* **Rows from a dataset**:
---*---
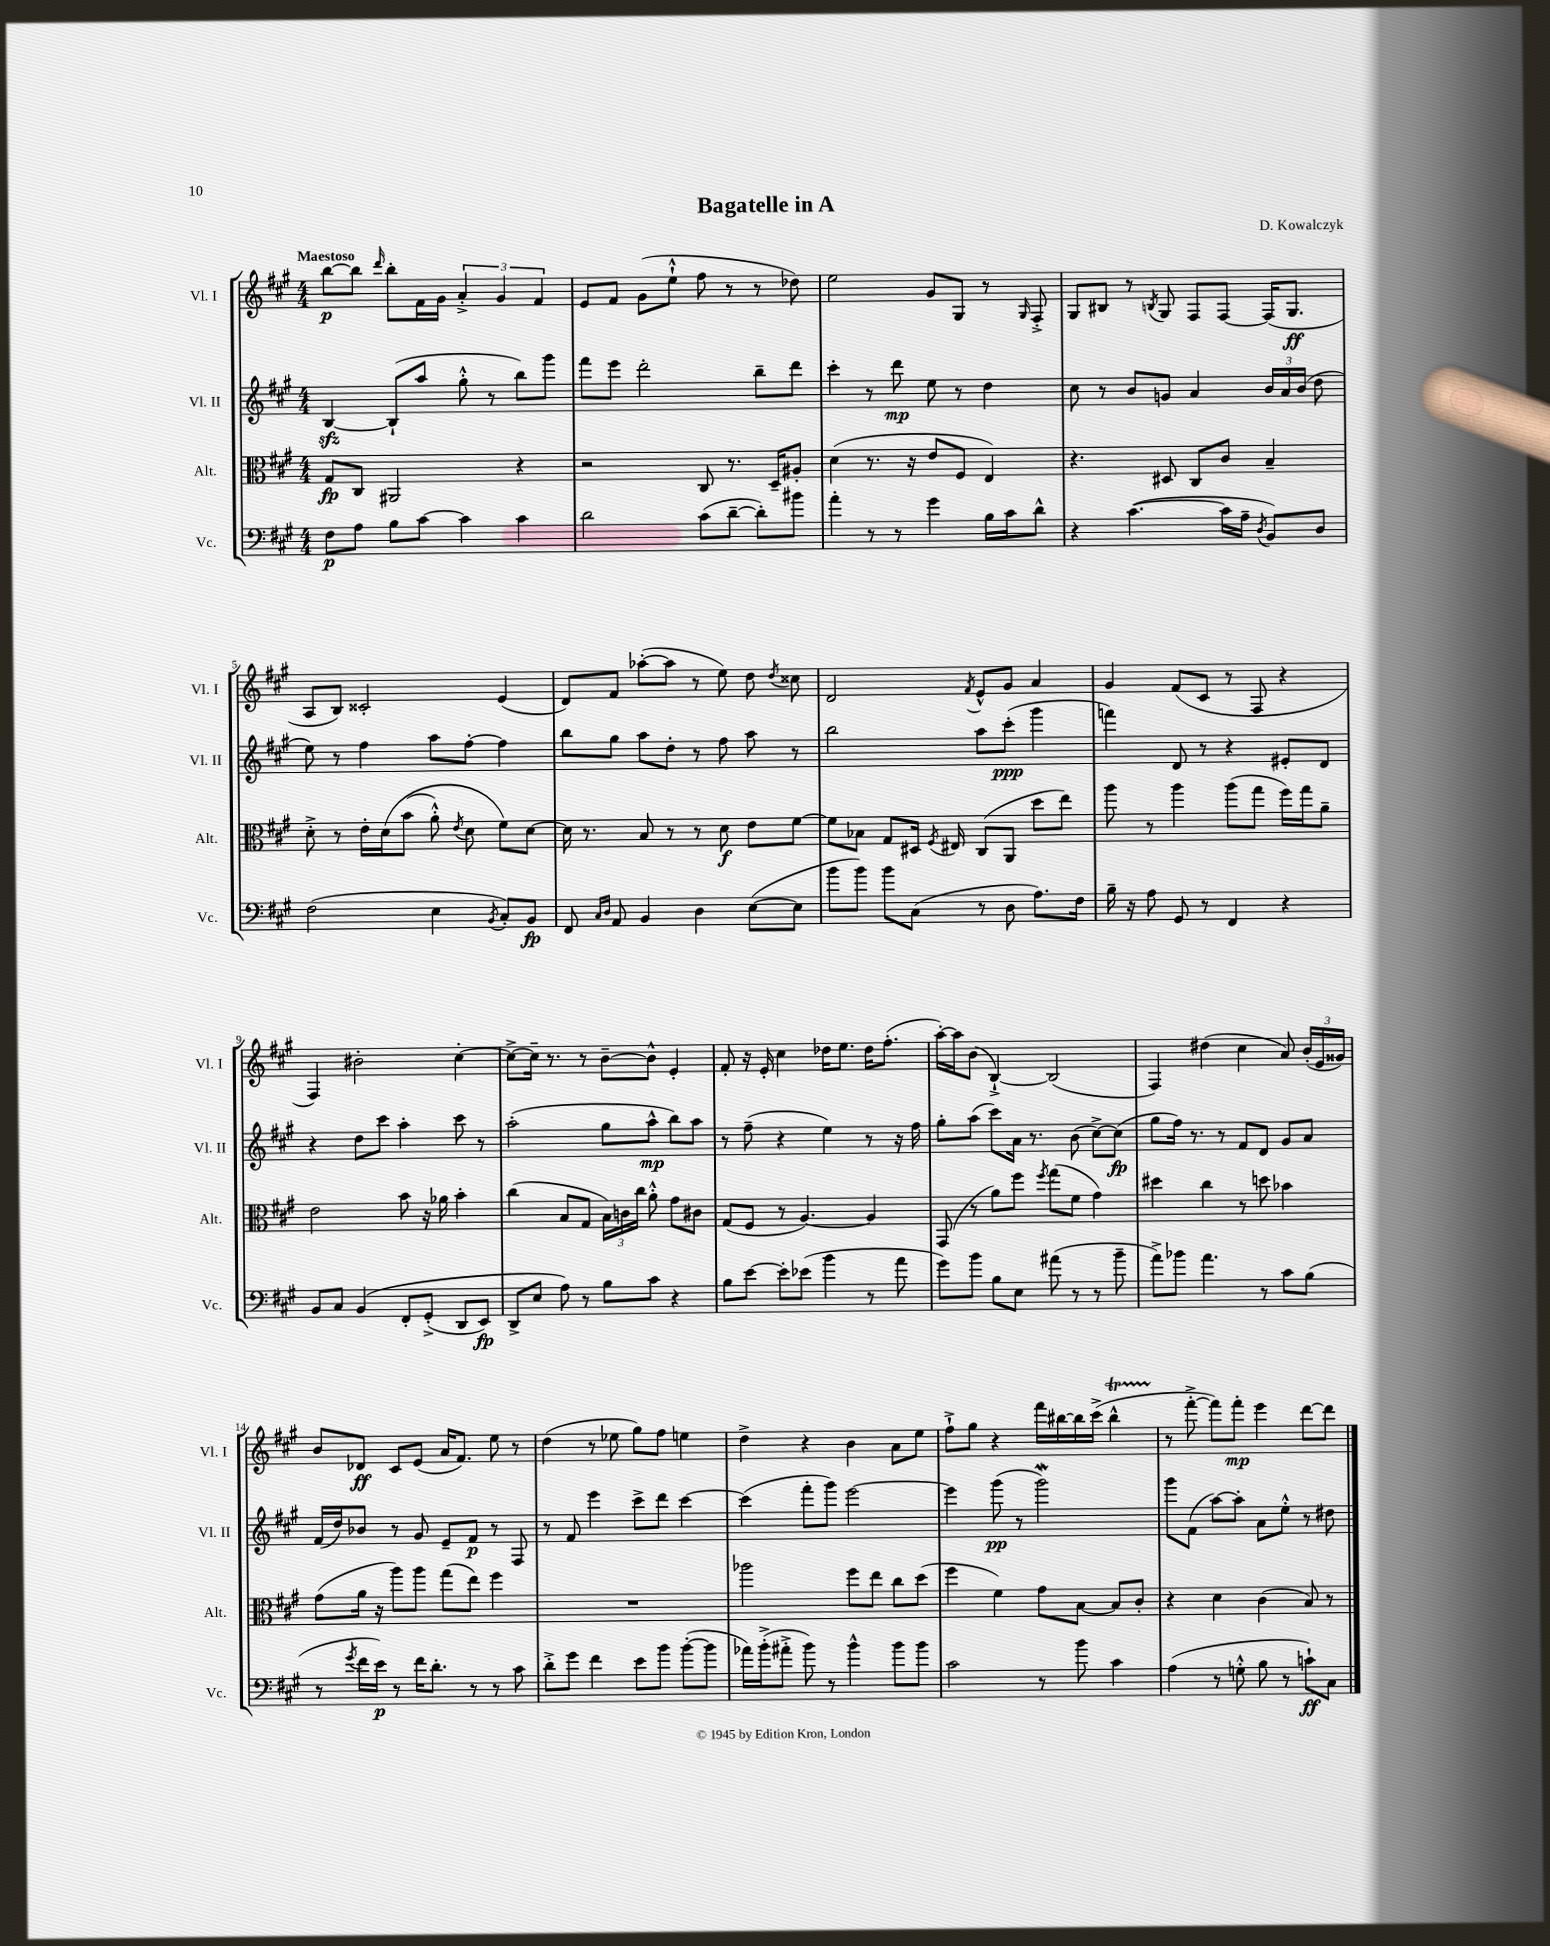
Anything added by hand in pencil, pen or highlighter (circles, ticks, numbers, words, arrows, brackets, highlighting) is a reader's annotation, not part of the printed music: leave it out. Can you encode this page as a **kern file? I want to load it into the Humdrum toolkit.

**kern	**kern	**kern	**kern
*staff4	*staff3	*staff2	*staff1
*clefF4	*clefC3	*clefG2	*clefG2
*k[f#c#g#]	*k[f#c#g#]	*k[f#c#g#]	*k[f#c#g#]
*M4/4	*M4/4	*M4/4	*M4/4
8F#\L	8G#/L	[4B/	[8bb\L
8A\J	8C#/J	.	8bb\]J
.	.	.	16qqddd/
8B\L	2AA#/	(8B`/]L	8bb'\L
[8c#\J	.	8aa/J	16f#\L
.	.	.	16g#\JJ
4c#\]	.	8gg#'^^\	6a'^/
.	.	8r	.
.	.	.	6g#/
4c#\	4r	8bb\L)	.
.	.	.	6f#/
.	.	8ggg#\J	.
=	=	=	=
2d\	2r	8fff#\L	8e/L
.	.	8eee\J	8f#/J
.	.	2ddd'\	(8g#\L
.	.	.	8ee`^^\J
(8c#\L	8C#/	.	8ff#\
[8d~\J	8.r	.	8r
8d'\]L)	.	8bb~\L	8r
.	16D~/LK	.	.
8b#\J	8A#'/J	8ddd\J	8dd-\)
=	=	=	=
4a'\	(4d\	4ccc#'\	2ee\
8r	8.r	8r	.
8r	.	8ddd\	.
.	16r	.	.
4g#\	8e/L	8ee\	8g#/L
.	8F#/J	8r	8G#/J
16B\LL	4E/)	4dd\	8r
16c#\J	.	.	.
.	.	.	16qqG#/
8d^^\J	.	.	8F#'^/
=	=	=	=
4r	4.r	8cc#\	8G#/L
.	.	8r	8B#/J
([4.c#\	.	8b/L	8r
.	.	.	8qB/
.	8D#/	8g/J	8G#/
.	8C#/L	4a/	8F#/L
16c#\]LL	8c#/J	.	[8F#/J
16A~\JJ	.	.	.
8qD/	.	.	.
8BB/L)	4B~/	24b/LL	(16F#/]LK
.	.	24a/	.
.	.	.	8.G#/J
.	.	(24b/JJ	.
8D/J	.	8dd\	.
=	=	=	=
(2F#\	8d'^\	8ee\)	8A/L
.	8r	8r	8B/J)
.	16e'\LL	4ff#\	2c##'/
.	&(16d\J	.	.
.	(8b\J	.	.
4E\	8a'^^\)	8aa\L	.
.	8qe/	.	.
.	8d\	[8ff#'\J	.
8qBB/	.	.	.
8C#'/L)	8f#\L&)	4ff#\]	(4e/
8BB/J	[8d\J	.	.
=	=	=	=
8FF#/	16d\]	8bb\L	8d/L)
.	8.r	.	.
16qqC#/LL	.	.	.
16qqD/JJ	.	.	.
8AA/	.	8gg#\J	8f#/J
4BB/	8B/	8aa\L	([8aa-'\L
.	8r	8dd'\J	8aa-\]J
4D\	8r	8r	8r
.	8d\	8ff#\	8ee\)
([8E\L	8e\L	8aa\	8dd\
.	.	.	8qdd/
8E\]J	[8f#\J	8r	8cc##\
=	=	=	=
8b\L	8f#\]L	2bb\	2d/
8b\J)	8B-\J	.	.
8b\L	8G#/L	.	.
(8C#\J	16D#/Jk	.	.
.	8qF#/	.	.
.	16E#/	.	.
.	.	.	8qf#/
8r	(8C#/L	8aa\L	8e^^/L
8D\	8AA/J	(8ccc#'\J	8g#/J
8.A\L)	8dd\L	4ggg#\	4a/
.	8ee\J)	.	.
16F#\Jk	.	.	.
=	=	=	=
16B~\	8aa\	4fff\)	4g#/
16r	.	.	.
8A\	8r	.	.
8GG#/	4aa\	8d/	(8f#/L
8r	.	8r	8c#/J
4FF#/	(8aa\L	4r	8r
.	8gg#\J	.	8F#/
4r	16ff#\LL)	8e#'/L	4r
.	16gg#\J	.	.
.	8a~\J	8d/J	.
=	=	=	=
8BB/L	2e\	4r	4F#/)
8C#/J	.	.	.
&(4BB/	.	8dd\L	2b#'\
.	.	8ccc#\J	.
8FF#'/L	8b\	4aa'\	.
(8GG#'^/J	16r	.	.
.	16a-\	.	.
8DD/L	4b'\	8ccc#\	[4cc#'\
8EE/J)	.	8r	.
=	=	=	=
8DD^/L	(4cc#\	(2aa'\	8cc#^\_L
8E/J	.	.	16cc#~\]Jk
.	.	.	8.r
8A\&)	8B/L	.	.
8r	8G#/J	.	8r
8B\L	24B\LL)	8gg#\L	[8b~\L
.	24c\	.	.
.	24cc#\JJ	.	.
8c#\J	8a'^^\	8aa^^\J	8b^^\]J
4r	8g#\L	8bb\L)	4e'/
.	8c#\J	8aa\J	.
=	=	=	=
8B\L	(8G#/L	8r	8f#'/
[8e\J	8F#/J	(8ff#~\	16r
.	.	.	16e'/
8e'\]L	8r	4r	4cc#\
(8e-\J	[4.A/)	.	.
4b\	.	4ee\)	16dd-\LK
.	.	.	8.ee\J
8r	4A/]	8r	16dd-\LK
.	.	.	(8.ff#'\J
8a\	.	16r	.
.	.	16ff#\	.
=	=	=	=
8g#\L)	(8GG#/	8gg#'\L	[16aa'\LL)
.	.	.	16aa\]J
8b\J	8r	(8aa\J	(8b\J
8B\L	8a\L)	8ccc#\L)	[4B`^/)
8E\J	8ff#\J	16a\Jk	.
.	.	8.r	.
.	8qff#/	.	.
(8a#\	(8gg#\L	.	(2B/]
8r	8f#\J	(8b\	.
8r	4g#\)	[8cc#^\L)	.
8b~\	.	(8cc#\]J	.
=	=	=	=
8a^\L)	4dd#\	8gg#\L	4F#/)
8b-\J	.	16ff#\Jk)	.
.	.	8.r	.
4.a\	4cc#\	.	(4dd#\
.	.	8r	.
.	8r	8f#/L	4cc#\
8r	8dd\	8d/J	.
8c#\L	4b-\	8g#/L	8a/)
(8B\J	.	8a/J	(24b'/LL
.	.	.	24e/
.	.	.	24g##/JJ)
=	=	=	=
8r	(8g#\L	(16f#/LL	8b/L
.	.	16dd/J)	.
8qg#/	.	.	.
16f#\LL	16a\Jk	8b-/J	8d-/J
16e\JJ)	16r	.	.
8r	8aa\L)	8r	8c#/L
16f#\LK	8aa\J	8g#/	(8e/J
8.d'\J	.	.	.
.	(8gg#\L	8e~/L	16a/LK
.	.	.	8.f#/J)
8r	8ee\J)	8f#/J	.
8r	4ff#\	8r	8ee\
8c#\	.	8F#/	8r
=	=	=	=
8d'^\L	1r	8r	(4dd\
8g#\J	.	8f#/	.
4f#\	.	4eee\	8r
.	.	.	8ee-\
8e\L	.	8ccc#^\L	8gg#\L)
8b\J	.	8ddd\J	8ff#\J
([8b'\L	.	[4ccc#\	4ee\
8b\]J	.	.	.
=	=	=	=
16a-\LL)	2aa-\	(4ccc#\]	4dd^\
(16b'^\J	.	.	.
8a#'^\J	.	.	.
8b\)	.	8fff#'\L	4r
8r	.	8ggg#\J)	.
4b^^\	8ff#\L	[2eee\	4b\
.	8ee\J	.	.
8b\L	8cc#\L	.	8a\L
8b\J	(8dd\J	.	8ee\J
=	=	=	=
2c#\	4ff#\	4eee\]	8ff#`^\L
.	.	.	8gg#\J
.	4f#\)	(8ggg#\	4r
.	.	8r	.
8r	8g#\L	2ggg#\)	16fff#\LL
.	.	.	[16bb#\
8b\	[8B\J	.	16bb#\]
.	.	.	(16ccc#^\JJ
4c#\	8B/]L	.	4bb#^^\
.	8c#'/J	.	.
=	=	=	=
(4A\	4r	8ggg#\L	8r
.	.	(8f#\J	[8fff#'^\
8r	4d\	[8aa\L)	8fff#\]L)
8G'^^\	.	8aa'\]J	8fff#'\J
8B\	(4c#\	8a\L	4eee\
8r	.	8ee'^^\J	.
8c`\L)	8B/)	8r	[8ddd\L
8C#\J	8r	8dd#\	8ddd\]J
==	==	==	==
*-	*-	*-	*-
---*---
* **Description of the task**: Locate every line in the records above that contains the string "kern" and copy each of those lines out in full.

* **Solution for this exercise**:
Anything added by hand in pencil, pen or highlighter (circles, ticks, numbers, words, arrows, brackets, highlighting) is a reader's annotation, not part of the printed music: leave it out. Can you encode this page as a **kern file? I want to load it into the Humdrum toolkit.
**kern	**kern	**kern	**kern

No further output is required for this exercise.